**Task instructions:**
Scan the entries and tally the lines that include the string "none". Reply with the figure alone.

**Data section:**
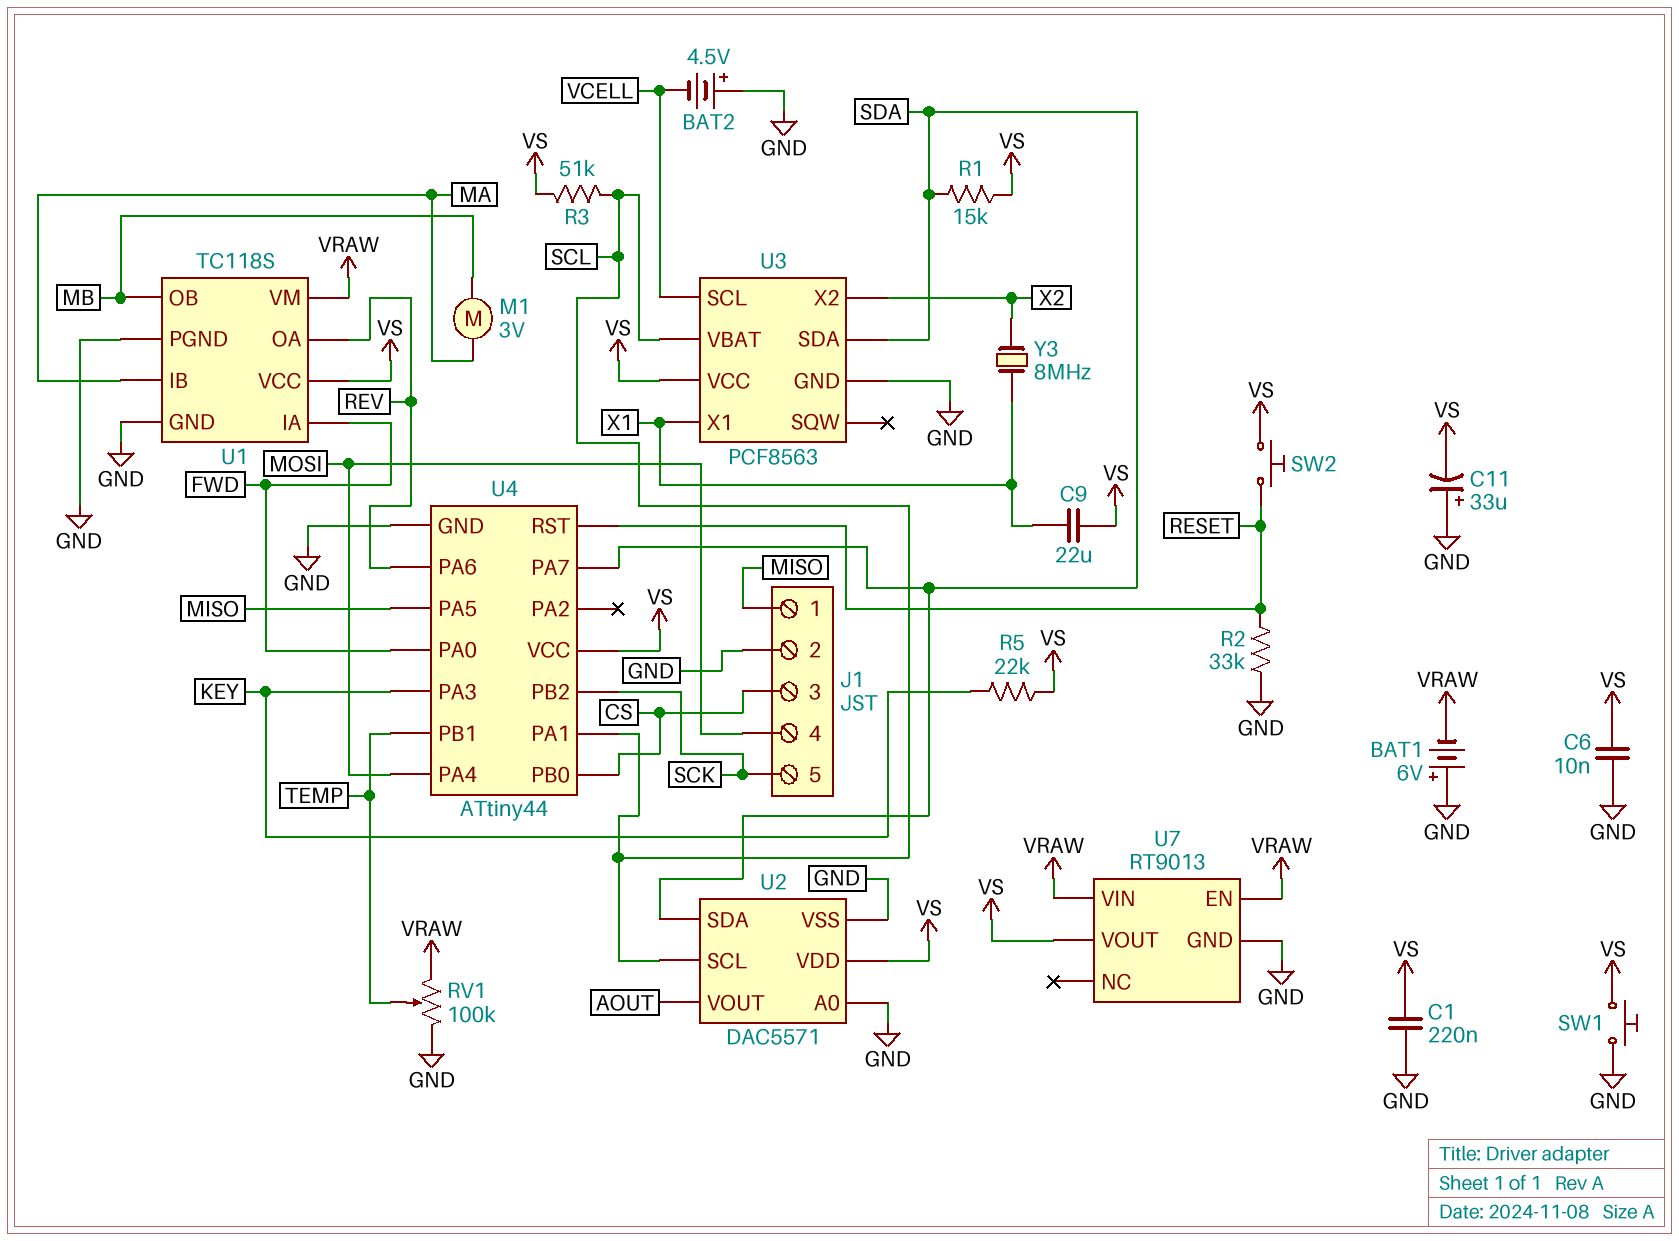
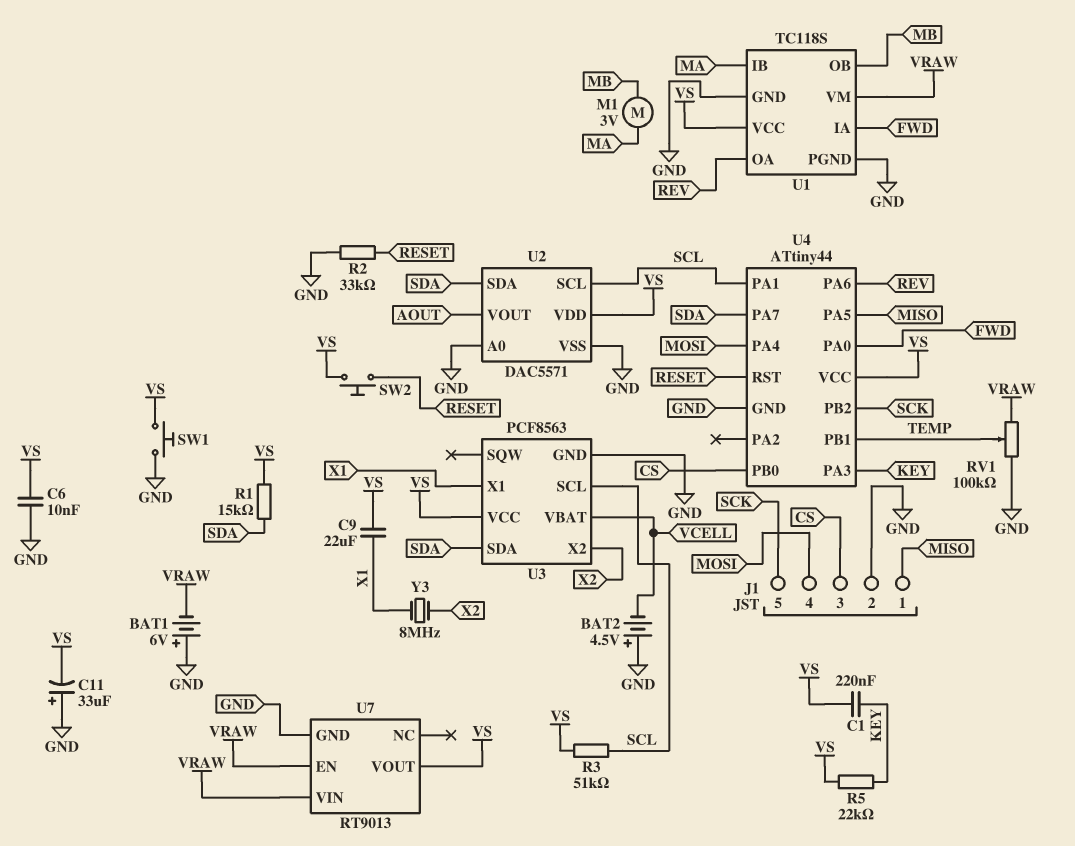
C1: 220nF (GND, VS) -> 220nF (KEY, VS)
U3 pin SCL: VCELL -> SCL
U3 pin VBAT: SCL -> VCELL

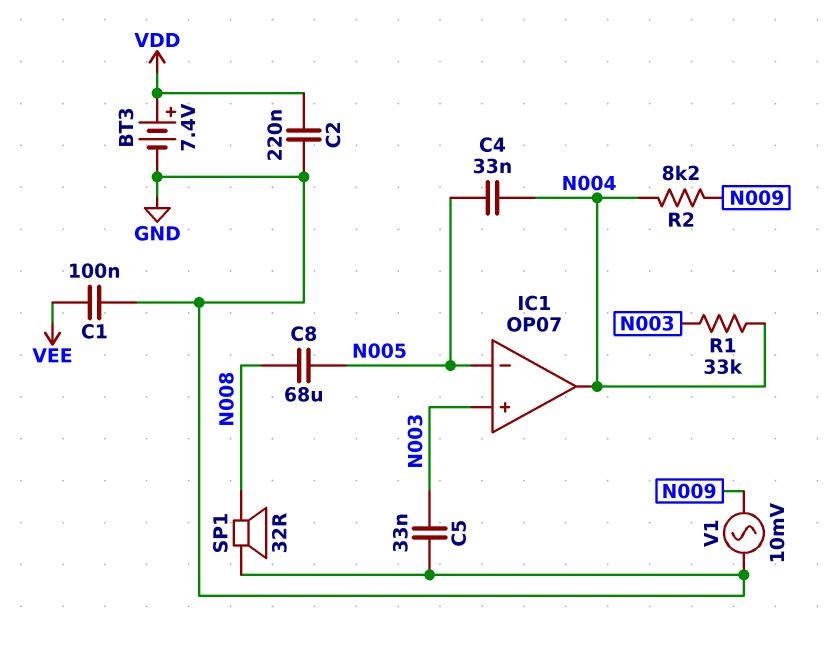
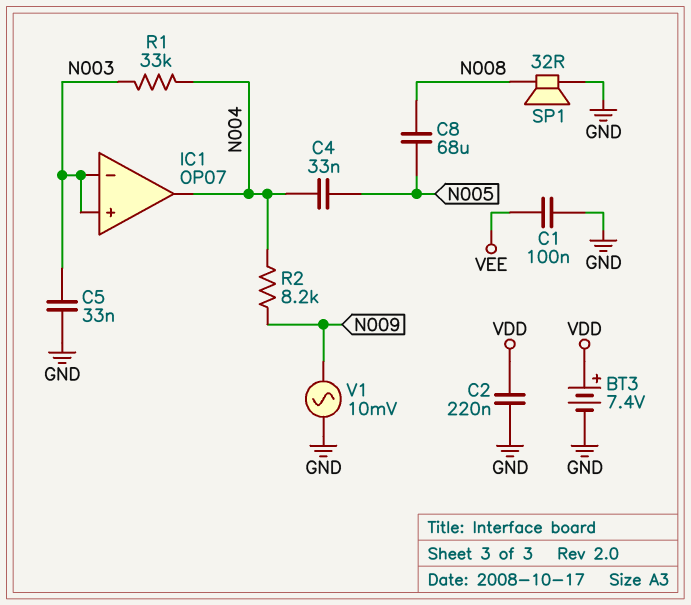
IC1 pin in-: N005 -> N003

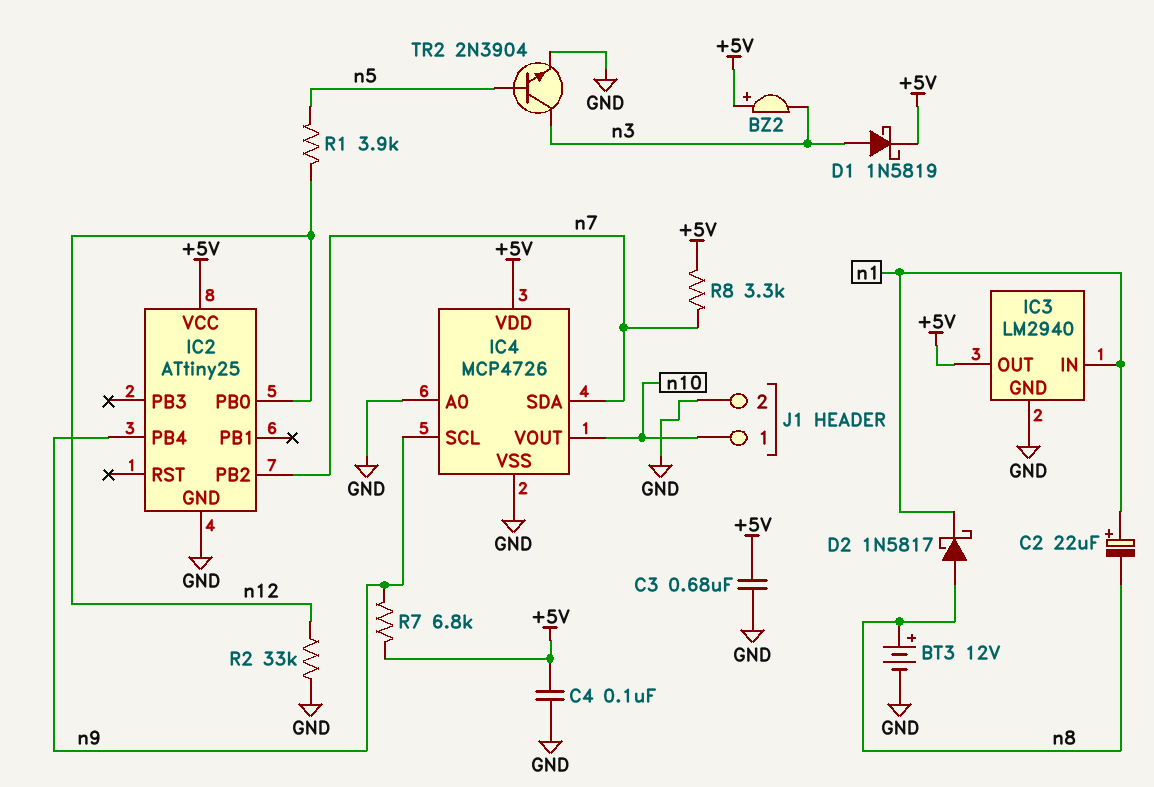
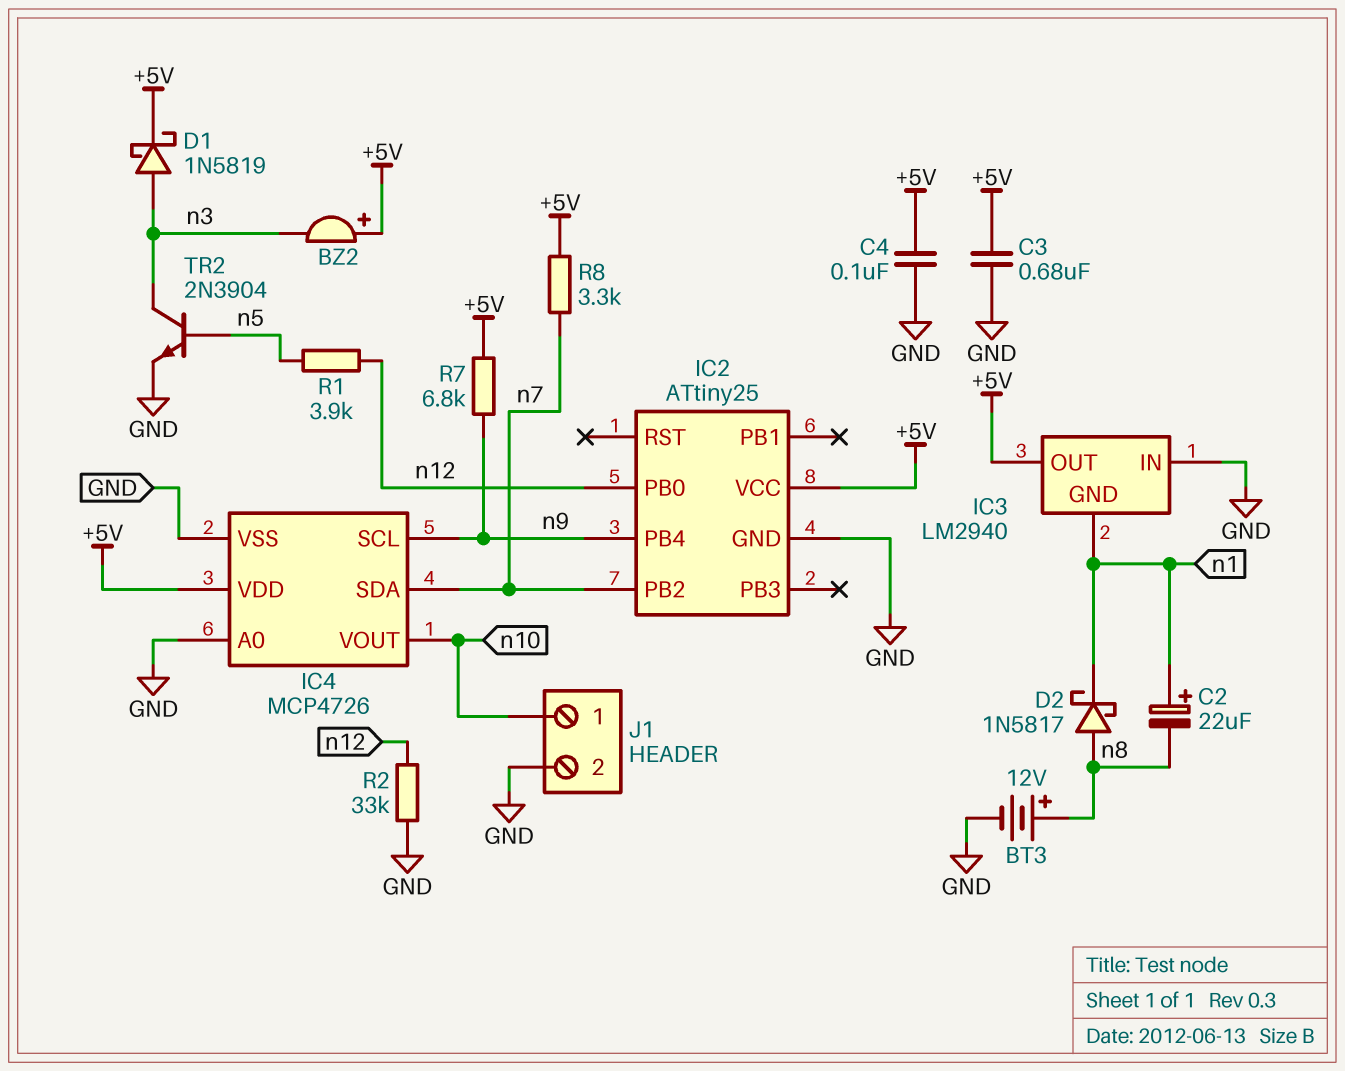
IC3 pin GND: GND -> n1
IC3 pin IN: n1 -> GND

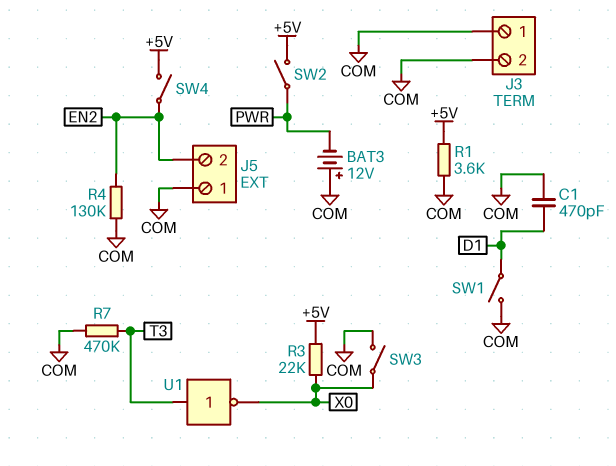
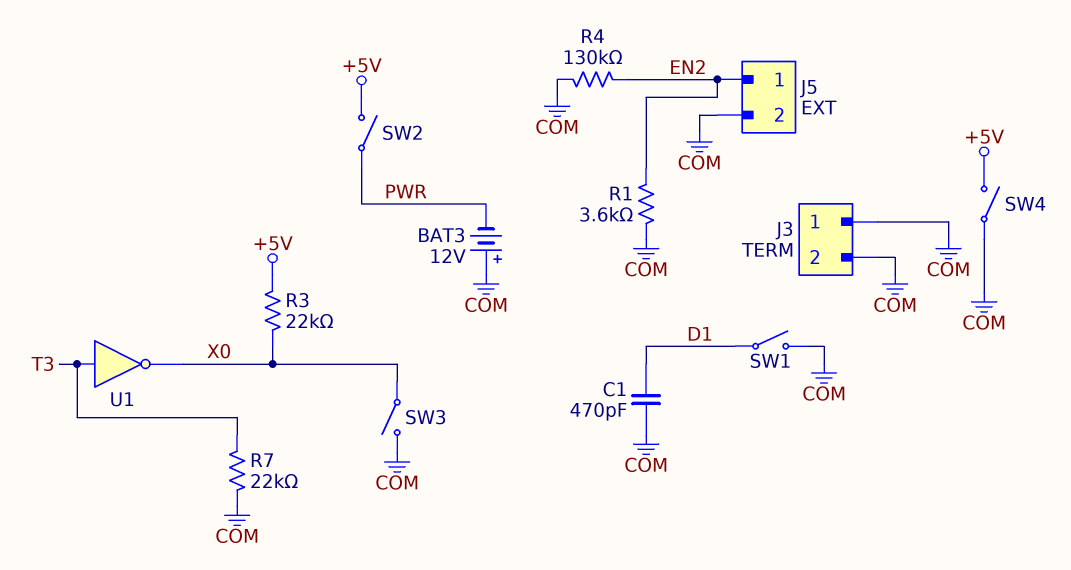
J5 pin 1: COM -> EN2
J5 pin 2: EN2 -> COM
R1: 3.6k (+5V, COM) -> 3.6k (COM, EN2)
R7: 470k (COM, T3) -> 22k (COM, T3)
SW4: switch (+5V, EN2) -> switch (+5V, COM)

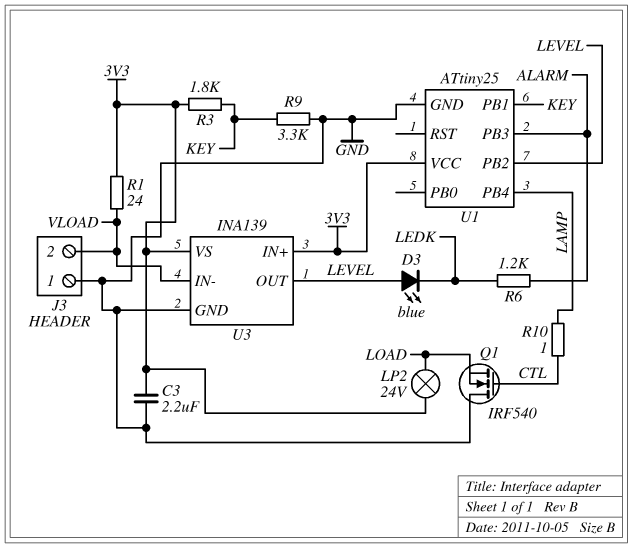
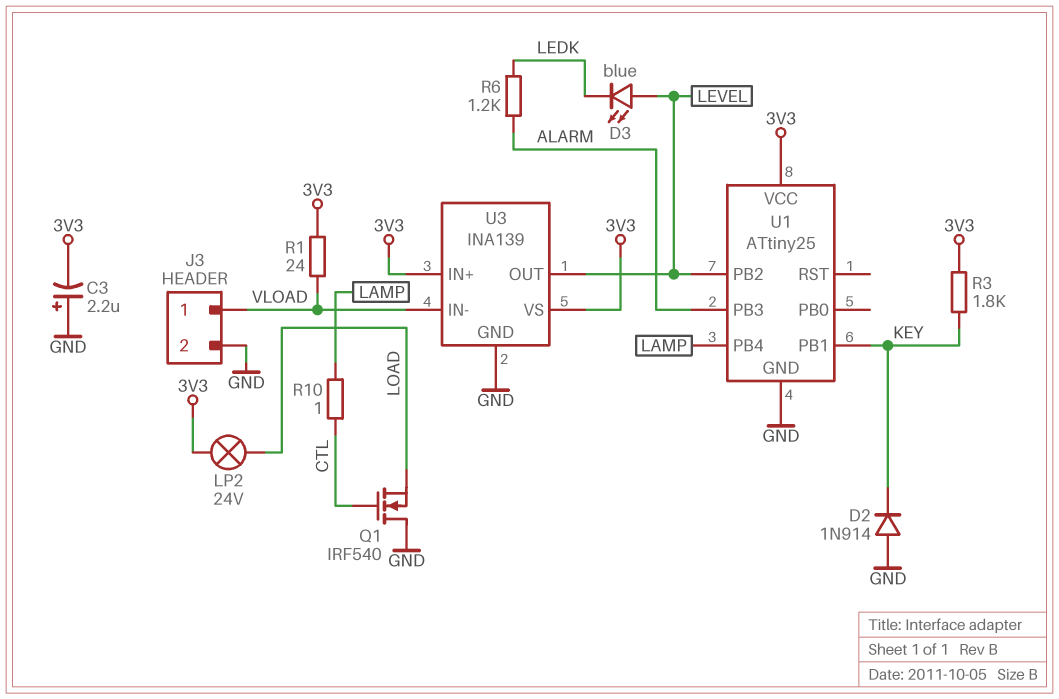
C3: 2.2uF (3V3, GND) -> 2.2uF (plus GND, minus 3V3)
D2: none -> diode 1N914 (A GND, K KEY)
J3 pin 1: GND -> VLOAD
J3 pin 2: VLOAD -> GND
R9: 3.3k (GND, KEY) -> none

**Solution for this exercise:**
2